Dataset entries
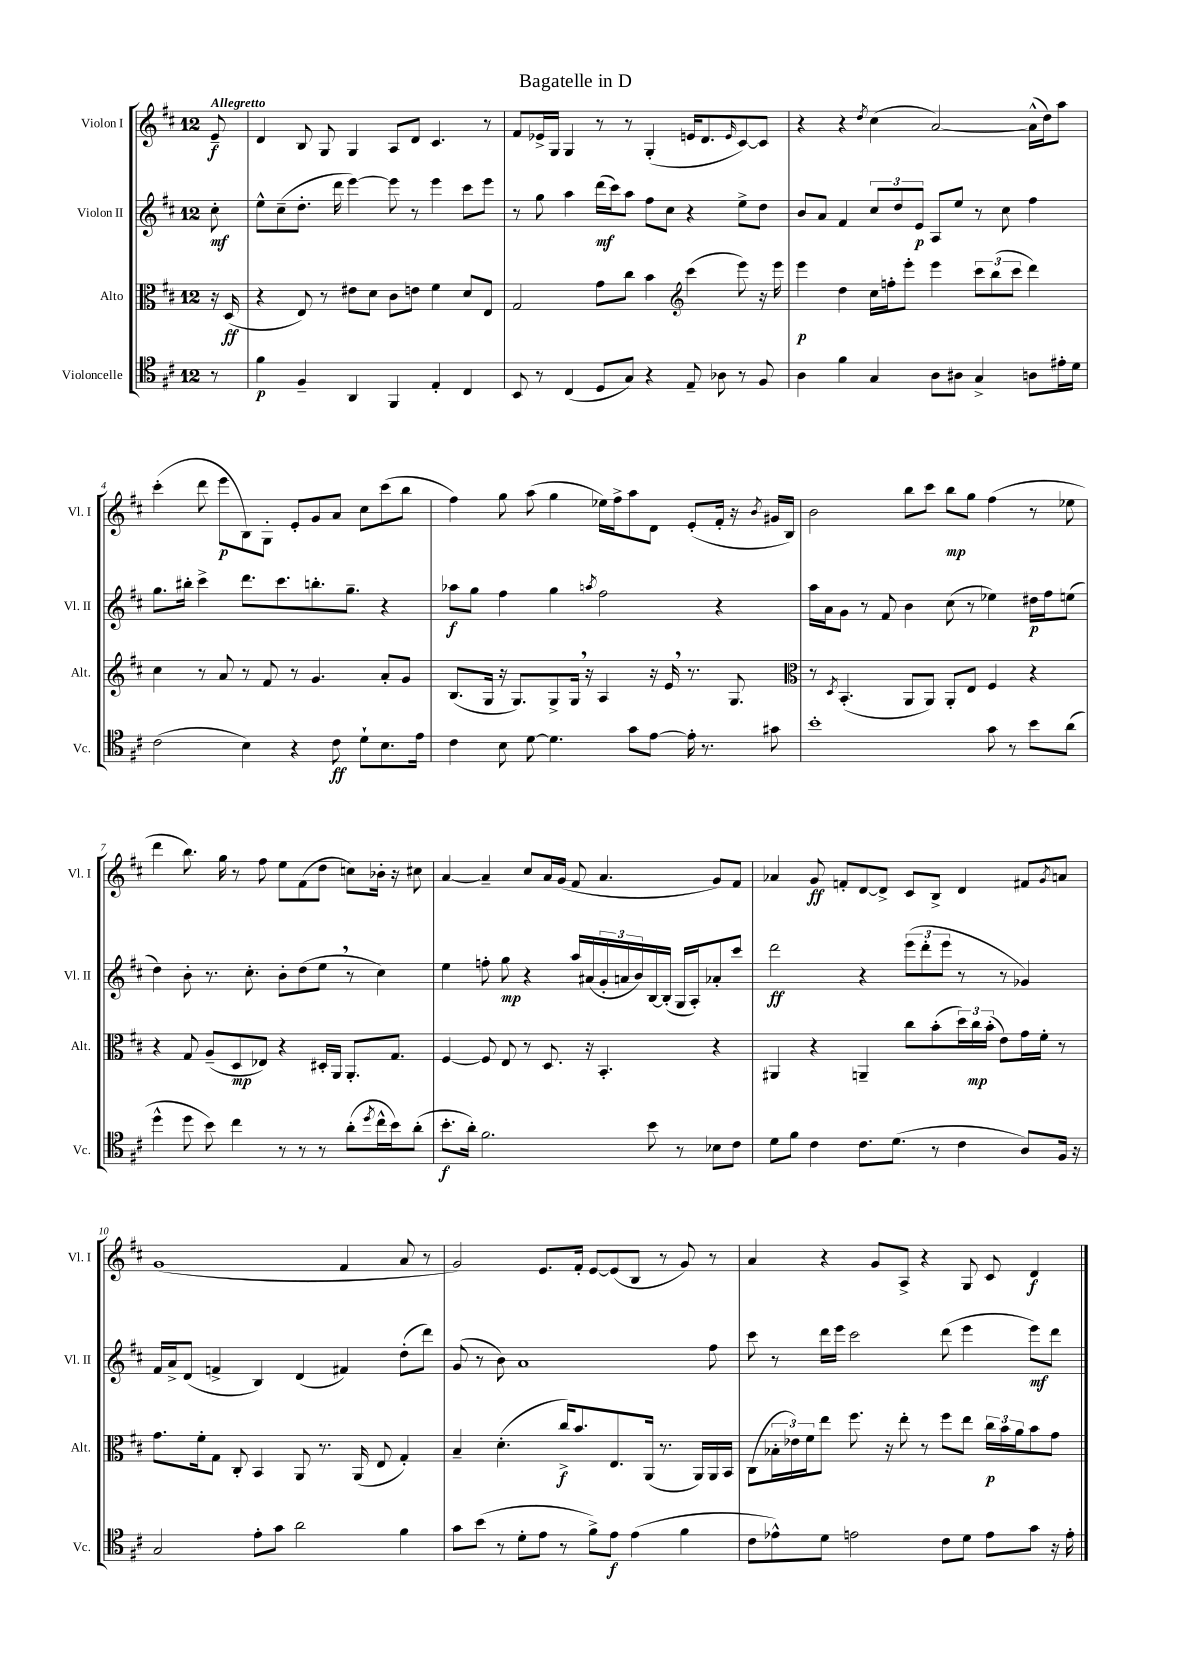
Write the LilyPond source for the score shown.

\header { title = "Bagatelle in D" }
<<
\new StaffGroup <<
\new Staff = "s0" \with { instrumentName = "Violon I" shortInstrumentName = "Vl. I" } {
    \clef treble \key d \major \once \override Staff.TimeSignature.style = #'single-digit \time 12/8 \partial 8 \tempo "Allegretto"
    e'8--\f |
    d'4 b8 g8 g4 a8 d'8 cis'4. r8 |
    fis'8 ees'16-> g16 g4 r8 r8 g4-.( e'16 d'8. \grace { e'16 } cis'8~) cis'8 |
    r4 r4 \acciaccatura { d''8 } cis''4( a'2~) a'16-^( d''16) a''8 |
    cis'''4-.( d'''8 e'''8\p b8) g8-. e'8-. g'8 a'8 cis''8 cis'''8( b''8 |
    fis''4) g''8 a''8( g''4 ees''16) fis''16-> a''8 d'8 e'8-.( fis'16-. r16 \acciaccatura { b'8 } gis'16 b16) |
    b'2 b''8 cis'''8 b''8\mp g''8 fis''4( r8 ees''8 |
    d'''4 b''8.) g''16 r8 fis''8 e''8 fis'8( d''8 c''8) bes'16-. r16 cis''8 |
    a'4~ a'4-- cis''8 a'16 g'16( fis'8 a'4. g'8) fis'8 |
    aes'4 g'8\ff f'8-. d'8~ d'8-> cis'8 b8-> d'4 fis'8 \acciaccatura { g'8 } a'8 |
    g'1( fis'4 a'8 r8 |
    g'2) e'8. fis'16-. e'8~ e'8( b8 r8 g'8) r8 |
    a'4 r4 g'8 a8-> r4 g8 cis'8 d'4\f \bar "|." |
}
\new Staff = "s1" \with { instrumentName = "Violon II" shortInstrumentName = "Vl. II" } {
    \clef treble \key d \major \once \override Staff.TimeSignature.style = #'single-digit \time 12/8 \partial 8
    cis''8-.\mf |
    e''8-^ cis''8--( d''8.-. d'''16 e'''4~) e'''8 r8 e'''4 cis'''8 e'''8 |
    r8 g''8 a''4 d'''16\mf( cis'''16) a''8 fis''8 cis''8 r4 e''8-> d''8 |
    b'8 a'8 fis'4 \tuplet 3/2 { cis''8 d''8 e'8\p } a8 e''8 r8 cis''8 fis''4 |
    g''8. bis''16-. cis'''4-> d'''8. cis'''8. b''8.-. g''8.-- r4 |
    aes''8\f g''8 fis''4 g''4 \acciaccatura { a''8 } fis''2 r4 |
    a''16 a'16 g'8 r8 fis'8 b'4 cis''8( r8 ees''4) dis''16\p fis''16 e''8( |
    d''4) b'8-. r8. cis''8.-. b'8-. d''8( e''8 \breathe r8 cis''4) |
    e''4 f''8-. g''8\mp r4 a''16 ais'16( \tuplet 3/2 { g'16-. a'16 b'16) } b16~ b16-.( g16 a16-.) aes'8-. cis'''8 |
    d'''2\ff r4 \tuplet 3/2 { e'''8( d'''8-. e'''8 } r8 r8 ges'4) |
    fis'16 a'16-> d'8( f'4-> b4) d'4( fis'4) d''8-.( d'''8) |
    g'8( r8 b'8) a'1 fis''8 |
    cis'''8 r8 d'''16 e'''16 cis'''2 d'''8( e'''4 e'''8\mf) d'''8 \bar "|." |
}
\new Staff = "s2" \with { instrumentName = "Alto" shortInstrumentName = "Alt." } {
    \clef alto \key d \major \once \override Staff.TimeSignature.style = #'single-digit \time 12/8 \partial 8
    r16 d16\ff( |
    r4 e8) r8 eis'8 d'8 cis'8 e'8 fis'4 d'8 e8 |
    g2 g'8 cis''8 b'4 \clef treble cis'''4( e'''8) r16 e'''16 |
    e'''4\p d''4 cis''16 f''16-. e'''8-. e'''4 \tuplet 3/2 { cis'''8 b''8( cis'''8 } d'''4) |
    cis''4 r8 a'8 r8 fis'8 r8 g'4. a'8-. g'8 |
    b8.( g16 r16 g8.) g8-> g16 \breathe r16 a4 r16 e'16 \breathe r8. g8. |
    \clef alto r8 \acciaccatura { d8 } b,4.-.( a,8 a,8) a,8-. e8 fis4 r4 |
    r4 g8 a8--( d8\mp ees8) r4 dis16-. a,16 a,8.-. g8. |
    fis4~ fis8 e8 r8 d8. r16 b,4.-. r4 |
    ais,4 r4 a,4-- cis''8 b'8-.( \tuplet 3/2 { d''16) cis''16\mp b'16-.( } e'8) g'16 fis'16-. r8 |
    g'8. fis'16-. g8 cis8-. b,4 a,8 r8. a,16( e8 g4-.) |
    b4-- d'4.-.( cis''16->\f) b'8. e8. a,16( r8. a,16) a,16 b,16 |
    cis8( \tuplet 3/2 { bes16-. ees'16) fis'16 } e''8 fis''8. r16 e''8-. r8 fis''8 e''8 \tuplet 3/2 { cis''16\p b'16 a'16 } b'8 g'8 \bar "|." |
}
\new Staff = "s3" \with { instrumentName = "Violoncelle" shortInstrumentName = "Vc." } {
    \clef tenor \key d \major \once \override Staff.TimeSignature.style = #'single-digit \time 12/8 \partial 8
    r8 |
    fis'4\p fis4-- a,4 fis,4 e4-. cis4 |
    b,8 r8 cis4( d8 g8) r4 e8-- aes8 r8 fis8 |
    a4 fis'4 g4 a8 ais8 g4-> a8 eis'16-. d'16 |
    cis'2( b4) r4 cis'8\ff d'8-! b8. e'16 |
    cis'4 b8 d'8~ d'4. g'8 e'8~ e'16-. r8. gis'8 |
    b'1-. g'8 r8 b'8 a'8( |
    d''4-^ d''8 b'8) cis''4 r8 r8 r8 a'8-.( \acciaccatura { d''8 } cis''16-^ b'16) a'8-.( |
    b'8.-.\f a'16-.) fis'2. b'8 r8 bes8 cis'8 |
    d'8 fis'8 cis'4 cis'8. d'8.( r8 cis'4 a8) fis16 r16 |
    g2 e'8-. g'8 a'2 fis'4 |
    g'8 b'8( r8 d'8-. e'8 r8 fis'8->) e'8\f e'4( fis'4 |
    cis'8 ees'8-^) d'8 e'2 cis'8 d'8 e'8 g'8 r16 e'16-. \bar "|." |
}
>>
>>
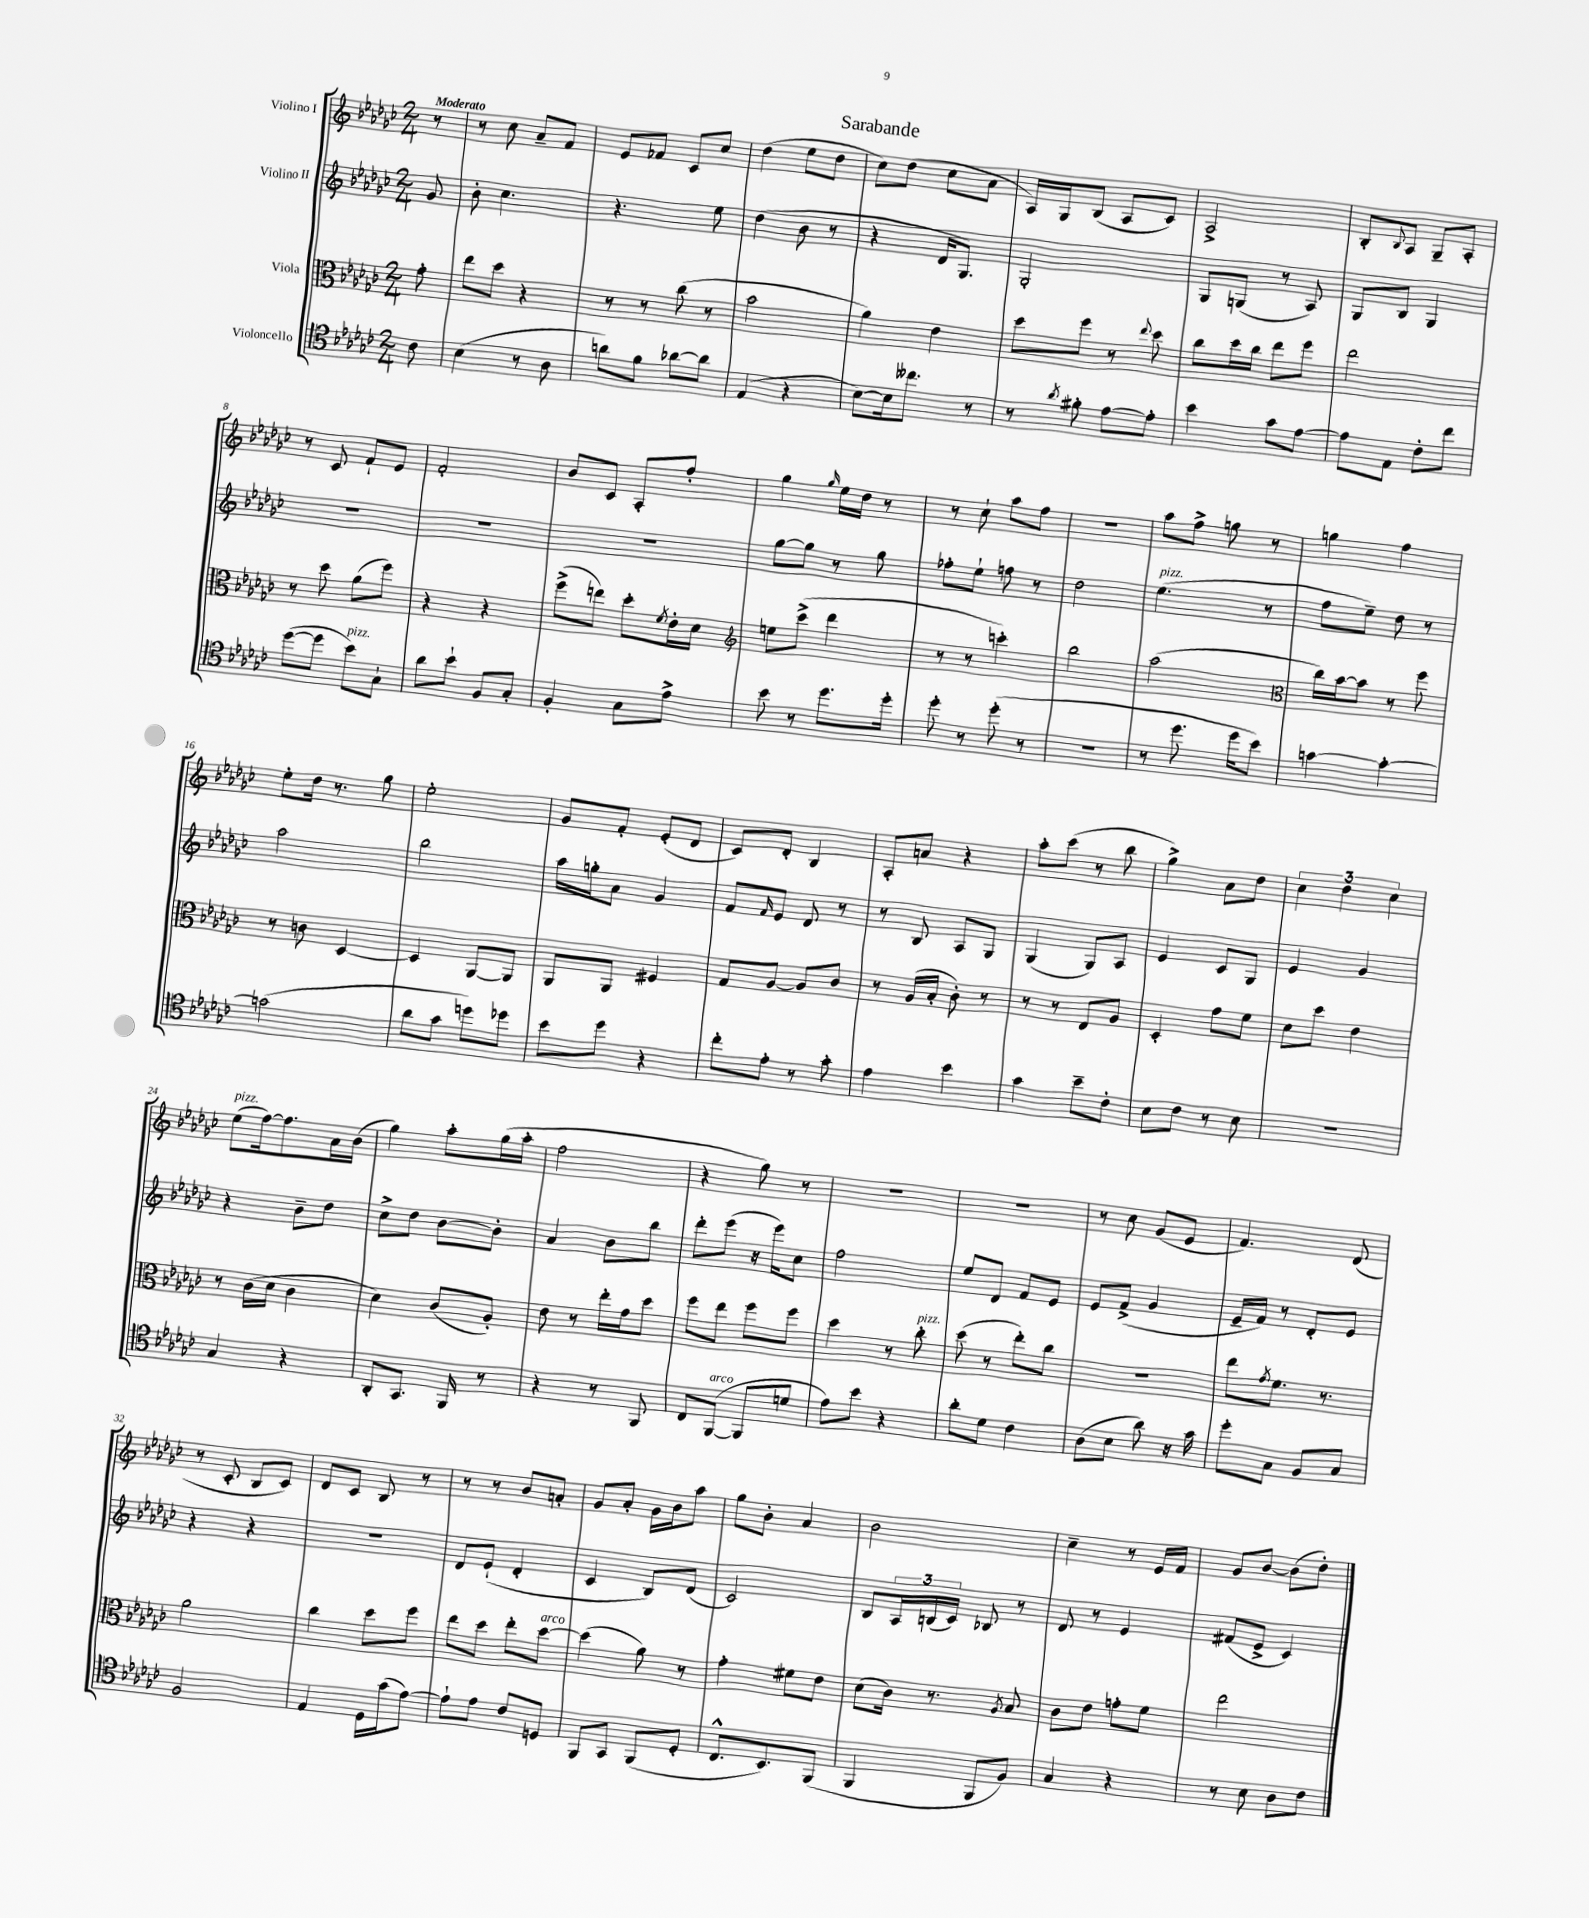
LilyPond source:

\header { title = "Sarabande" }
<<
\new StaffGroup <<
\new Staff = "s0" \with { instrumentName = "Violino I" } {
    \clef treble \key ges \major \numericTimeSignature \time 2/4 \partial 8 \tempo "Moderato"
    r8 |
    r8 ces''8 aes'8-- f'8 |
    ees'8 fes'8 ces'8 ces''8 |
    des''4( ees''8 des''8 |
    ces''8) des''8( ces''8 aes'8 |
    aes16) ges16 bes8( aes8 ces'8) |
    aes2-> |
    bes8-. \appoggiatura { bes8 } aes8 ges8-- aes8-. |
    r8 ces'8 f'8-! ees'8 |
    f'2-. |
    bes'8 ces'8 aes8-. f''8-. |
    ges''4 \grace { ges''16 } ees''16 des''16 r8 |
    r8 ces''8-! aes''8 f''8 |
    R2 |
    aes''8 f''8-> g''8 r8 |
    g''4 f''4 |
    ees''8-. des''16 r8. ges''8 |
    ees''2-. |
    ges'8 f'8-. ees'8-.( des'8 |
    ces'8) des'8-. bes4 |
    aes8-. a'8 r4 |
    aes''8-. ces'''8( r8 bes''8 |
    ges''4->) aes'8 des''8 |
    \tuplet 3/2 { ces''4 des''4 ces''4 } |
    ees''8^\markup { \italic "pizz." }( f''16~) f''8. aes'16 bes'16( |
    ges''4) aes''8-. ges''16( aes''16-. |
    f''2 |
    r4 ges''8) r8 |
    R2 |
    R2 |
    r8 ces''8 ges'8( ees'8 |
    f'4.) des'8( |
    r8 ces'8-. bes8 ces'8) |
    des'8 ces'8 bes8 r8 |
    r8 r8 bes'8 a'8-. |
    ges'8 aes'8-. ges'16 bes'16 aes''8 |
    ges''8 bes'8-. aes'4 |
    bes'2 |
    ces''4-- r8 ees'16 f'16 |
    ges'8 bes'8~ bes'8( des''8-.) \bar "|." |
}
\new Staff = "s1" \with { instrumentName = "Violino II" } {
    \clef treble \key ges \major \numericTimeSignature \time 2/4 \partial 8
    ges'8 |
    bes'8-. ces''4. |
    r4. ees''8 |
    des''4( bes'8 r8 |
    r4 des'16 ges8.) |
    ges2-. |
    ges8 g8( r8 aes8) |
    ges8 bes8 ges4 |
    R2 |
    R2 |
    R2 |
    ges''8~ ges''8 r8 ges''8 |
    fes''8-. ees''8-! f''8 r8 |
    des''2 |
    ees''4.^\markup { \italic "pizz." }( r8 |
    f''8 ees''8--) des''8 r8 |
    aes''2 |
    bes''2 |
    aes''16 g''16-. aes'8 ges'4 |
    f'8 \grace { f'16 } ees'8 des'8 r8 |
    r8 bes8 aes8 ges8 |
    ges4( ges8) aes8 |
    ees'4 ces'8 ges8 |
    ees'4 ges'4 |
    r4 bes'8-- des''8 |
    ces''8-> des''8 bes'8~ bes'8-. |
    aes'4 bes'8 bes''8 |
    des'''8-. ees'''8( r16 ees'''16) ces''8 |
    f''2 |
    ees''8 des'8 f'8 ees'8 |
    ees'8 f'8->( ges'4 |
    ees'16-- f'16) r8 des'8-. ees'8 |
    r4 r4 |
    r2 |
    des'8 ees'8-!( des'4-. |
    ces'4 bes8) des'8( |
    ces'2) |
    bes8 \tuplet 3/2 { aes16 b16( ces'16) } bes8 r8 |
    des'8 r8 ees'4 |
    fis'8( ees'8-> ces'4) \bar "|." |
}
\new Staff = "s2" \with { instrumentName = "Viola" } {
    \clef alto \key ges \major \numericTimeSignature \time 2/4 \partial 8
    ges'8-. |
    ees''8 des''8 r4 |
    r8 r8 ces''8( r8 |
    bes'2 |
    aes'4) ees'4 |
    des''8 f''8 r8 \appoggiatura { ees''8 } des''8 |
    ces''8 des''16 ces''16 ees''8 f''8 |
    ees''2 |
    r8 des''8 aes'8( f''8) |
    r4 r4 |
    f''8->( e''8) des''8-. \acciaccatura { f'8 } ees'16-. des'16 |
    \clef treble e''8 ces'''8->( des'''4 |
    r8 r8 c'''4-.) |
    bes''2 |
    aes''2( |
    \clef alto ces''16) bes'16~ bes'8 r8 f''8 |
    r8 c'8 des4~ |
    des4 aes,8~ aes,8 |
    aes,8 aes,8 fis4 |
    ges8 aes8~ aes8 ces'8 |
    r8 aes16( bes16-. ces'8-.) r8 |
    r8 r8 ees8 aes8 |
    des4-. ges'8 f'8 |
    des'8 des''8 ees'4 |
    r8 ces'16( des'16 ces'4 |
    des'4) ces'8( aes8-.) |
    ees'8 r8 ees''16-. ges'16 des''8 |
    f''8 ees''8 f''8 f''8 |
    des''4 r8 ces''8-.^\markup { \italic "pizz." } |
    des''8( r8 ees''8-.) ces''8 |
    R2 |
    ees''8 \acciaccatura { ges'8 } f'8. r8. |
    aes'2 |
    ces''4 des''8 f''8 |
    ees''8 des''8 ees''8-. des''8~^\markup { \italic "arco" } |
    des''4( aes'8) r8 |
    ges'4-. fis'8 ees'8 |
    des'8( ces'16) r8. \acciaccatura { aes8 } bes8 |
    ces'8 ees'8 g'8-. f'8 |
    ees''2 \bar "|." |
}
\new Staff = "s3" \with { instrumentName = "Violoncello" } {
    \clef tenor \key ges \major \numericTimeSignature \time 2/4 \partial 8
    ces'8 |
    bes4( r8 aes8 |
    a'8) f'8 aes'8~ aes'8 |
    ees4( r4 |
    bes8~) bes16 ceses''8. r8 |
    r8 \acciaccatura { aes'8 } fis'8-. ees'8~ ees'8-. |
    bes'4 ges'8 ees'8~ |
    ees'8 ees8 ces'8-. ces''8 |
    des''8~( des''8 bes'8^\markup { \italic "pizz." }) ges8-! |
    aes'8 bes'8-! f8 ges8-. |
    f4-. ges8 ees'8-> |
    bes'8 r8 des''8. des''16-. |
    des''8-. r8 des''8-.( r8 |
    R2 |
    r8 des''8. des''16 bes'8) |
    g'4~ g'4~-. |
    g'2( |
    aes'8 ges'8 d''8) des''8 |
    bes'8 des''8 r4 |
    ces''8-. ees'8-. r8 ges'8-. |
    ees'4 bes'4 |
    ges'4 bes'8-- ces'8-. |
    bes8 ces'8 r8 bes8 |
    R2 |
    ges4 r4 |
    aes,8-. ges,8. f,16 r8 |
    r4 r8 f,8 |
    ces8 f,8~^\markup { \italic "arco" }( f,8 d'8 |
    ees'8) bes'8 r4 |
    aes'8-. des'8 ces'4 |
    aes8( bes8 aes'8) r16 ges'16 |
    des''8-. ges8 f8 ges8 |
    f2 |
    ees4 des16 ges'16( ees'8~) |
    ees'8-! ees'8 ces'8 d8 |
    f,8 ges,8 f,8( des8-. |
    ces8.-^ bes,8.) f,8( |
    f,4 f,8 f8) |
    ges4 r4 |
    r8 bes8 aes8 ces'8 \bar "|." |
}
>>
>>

Exercise: Gather every line in the records above that contains the string 'single' and copy each such line in full.

Finished answer:
    \clef treble \key d \major \once \override Staff.TimeSignature.style = #'single-digit \time 12/8 \partial 8 \tempo "Allegretto"
    \clef treble \key d \major \once \override Staff.TimeSignature.style = #'single-digit \time 12/8 \partial 8
    \clef alto \key d \major \once \override Staff.TimeSignature.style = #'single-digit \time 12/8 \partial 8
    \clef tenor \key d \major \once \override Staff.TimeSignature.style = #'single-digit \time 12/8 \partial 8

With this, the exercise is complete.